---------- Stored data

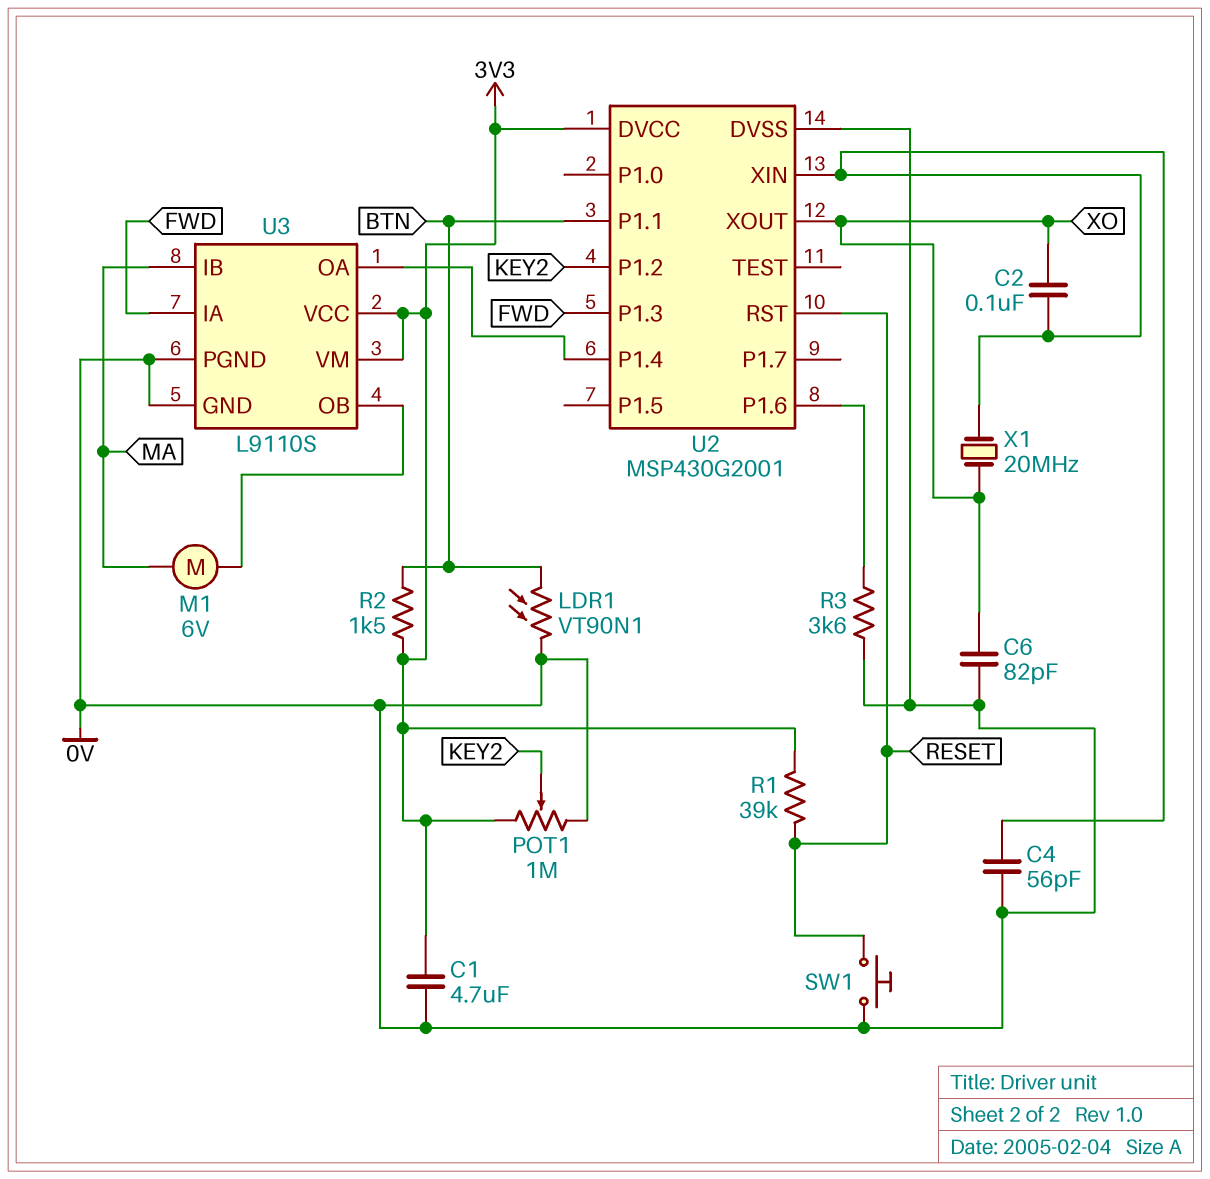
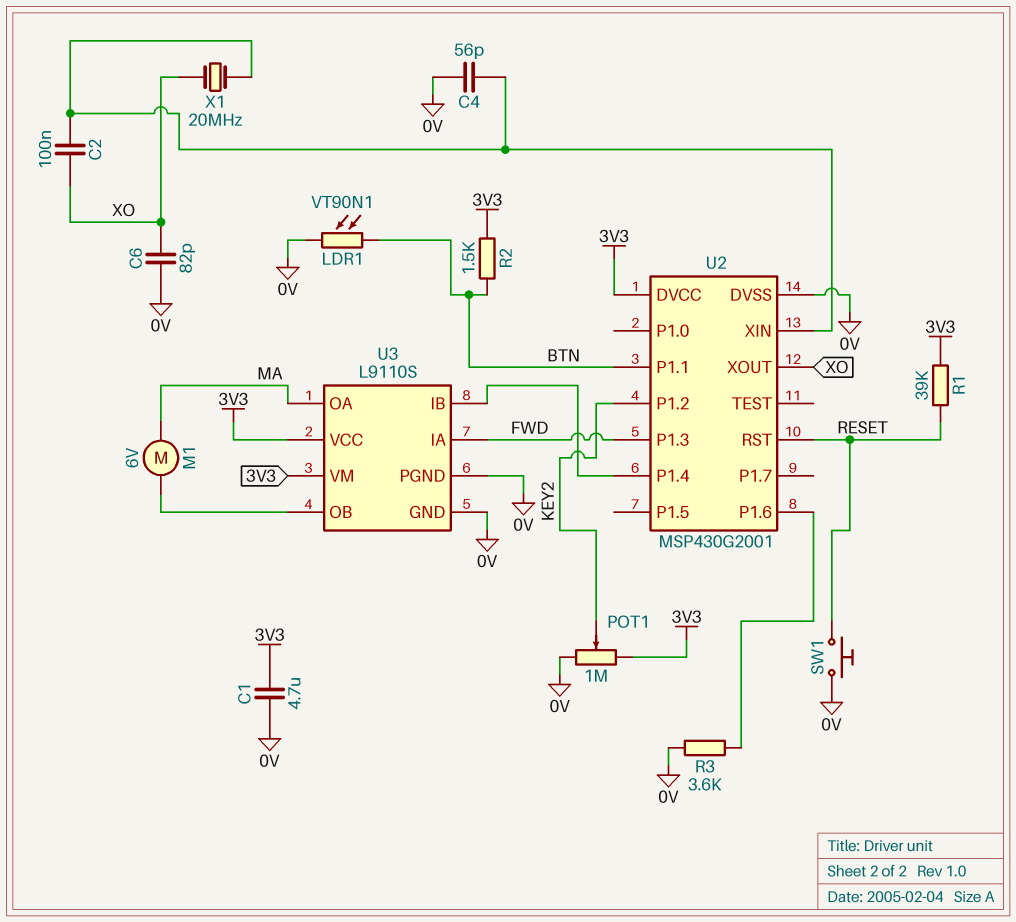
U3 pin IB: MA -> U2/P1.4
U3 pin OA: U2/P1.4 -> MA

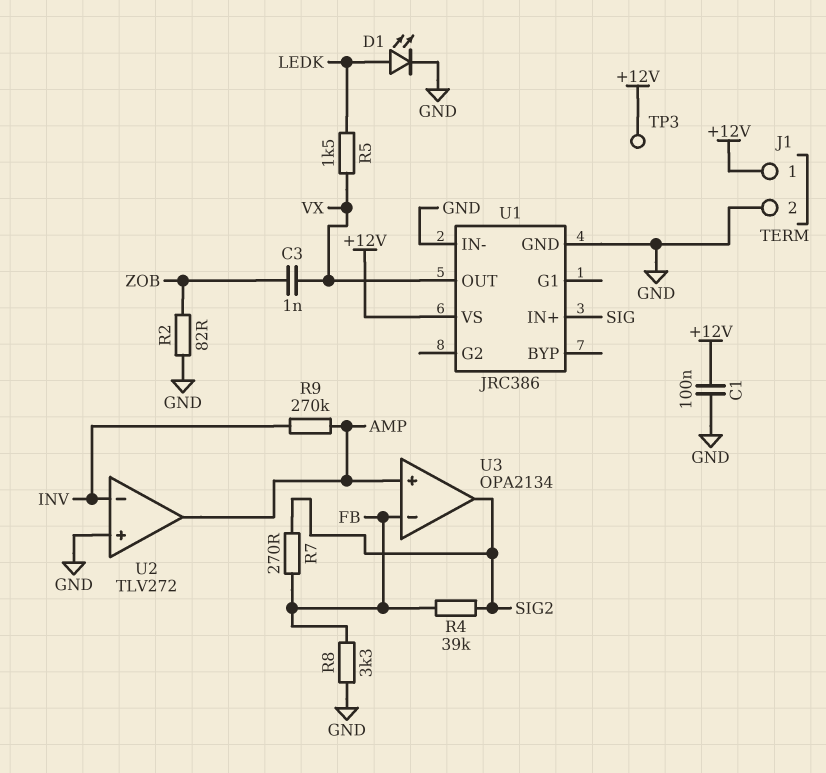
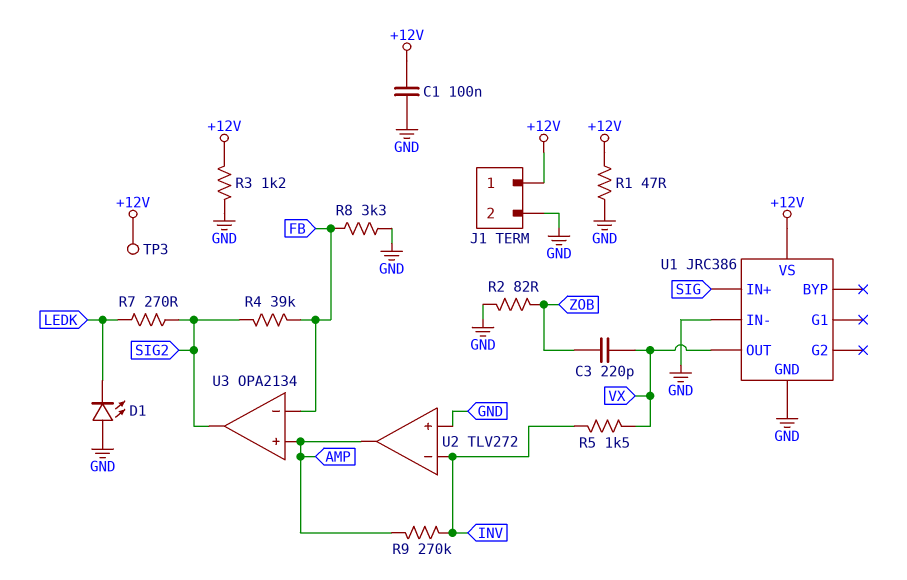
C3: 1nF (VX, ZOB) -> 220pF (VX, ZOB)
D1: LED (A LEDK, K GND) -> LED (A GND, K LEDK)
R1: none -> 47 (+12V, GND)
R3: none -> 1.2k (+12V, GND)
R5: 1.5k (LEDK, VX) -> 1.5k (INV, VX)
R7: 270 (FB, SIG2) -> 270 (LEDK, SIG2)

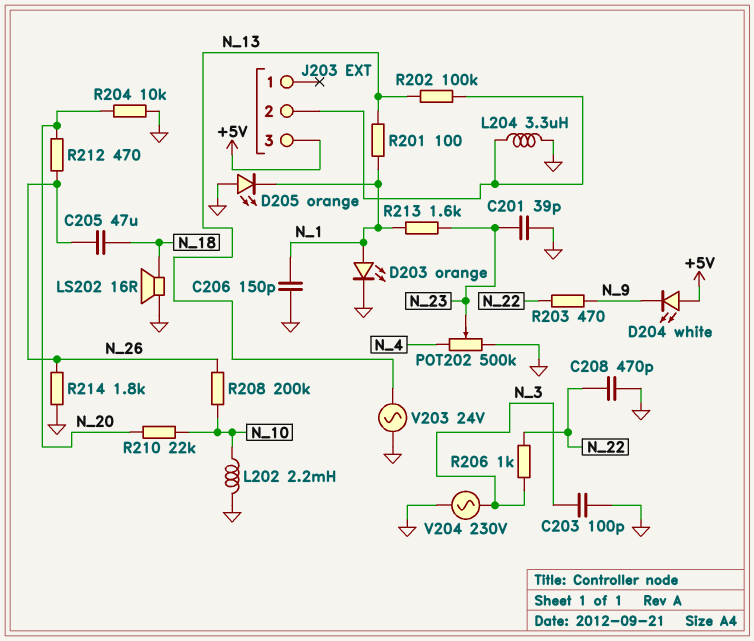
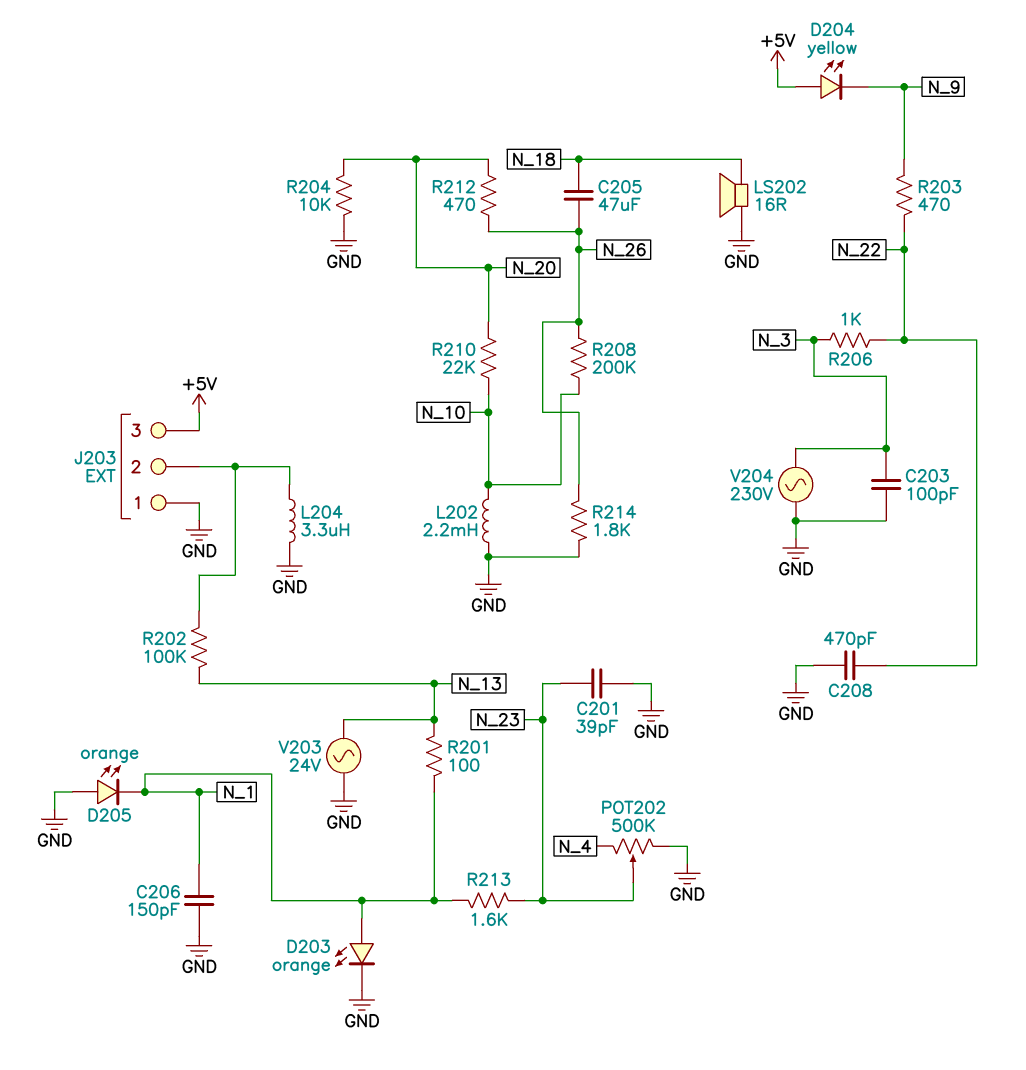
D204: LED white (A +5V, K N_9) -> LED yellow (A +5V, K N_9)
J203 pin 1: none -> GND

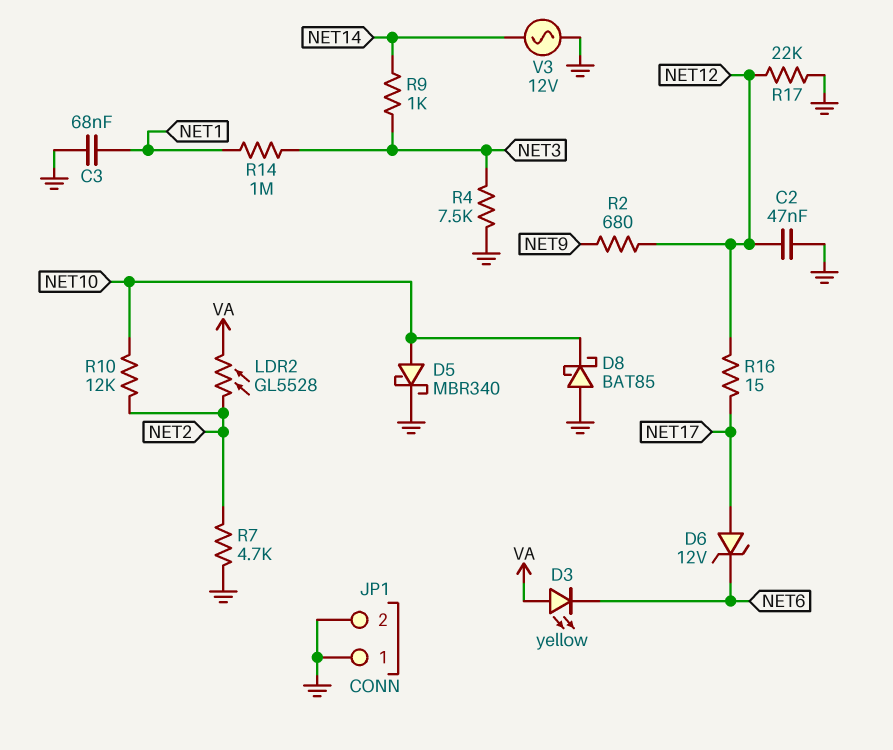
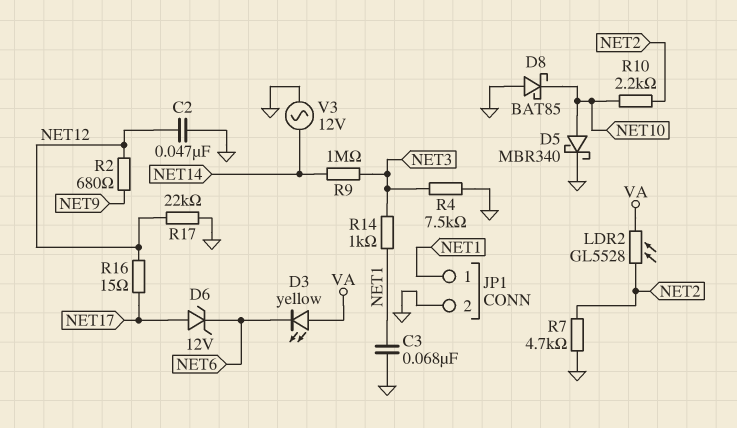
JP1 pin 1: GND -> NET1
R9: 1k (NET3, NET14) -> 1M (NET3, NET14)
R10: 12k (NET2, NET10) -> 2.2k (NET2, NET10)
R14: 1M (NET1, NET3) -> 1k (NET1, NET3)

--------------------

**Exercise directions:**
Write out the records in full and exactly, omitting the pictures they hold.

**Exercise output:**
U3 pin IB: MA -> U2/P1.4
U3 pin OA: U2/P1.4 -> MA

C3: 1nF (VX, ZOB) -> 220pF (VX, ZOB)
D1: LED (A LEDK, K GND) -> LED (A GND, K LEDK)
R1: none -> 47 (+12V, GND)
R3: none -> 1.2k (+12V, GND)
R5: 1.5k (LEDK, VX) -> 1.5k (INV, VX)
R7: 270 (FB, SIG2) -> 270 (LEDK, SIG2)

D204: LED white (A +5V, K N_9) -> LED yellow (A +5V, K N_9)
J203 pin 1: none -> GND

JP1 pin 1: GND -> NET1
R9: 1k (NET3, NET14) -> 1M (NET3, NET14)
R10: 12k (NET2, NET10) -> 2.2k (NET2, NET10)
R14: 1M (NET1, NET3) -> 1k (NET1, NET3)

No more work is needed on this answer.